• THE TASK: With pictures left out, set down every record word for word.

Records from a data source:
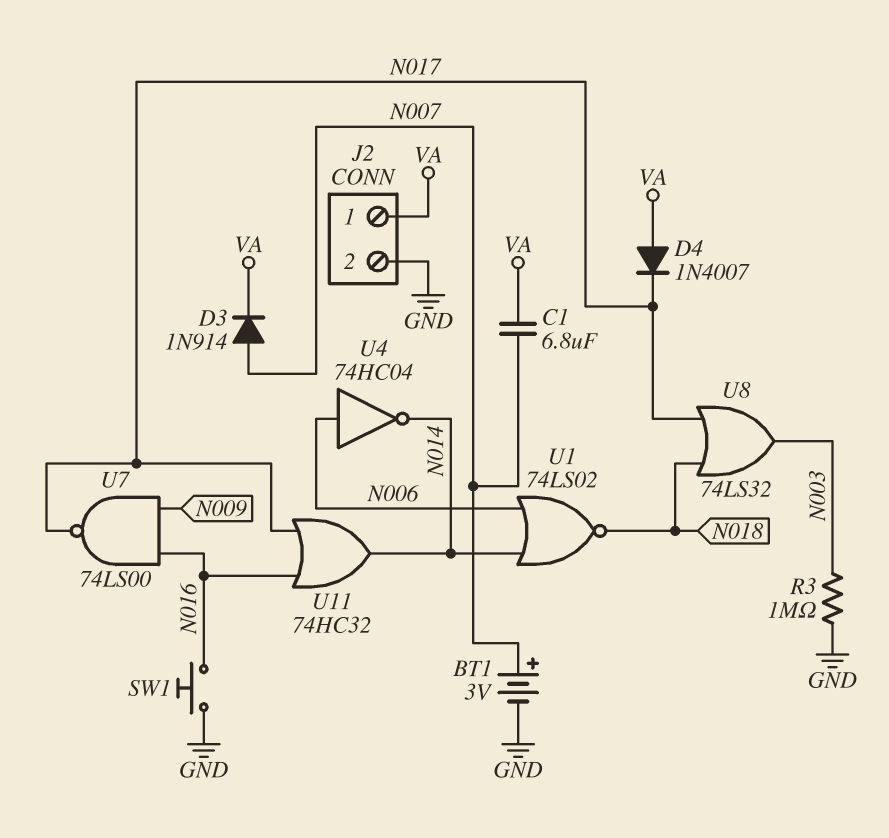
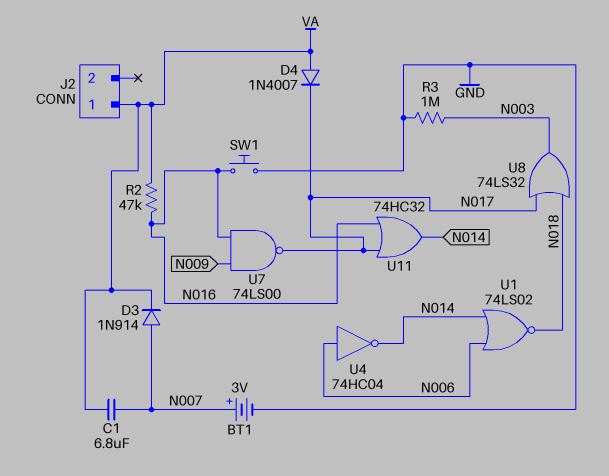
J2 pin 2: GND -> none
R2: none -> 47k (N016, VA)

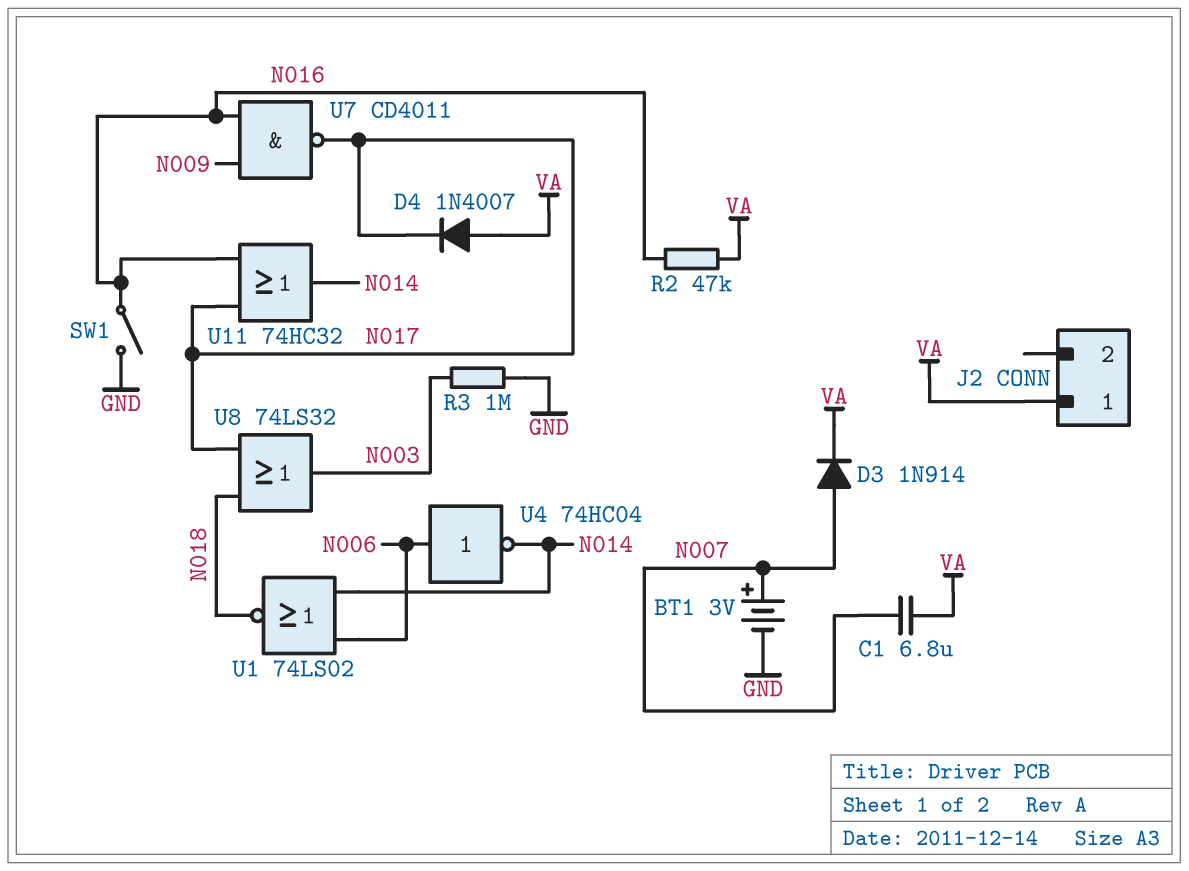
SW1: button (GND, N016) -> switch (GND, N016)
U7: NAND 74LS00 (in N009, in N016, out N017) -> NAND CD4011 (in N009, in N016, out N017)

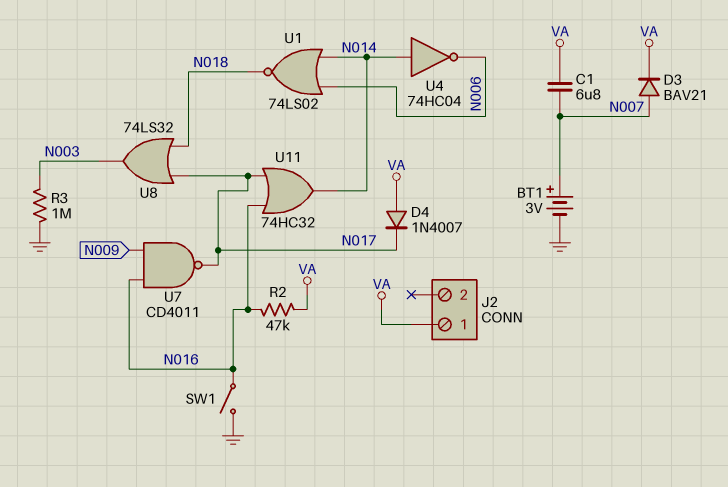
D3: diode 1N914 (A N007, K VA) -> diode BAV21 (A N007, K VA)
U4: NOT 74HC04 (in N006, out N014) -> NOT 74HC04 (in N014, out N006)

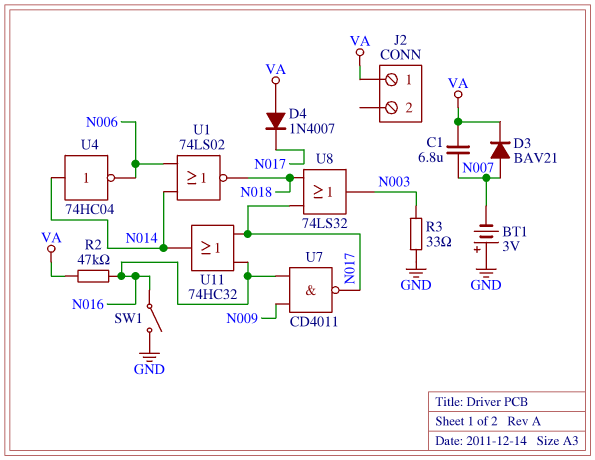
BT1: 3V (plus N007, minus GND) -> 3V (plus GND, minus N007)
R3: 1M (GND, N003) -> 33 (GND, N003)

• SOLUTION TO THE EXERCISE:
J2 pin 2: GND -> none
R2: none -> 47k (N016, VA)

SW1: button (GND, N016) -> switch (GND, N016)
U7: NAND 74LS00 (in N009, in N016, out N017) -> NAND CD4011 (in N009, in N016, out N017)

D3: diode 1N914 (A N007, K VA) -> diode BAV21 (A N007, K VA)
U4: NOT 74HC04 (in N006, out N014) -> NOT 74HC04 (in N014, out N006)

BT1: 3V (plus N007, minus GND) -> 3V (plus GND, minus N007)
R3: 1M (GND, N003) -> 33 (GND, N003)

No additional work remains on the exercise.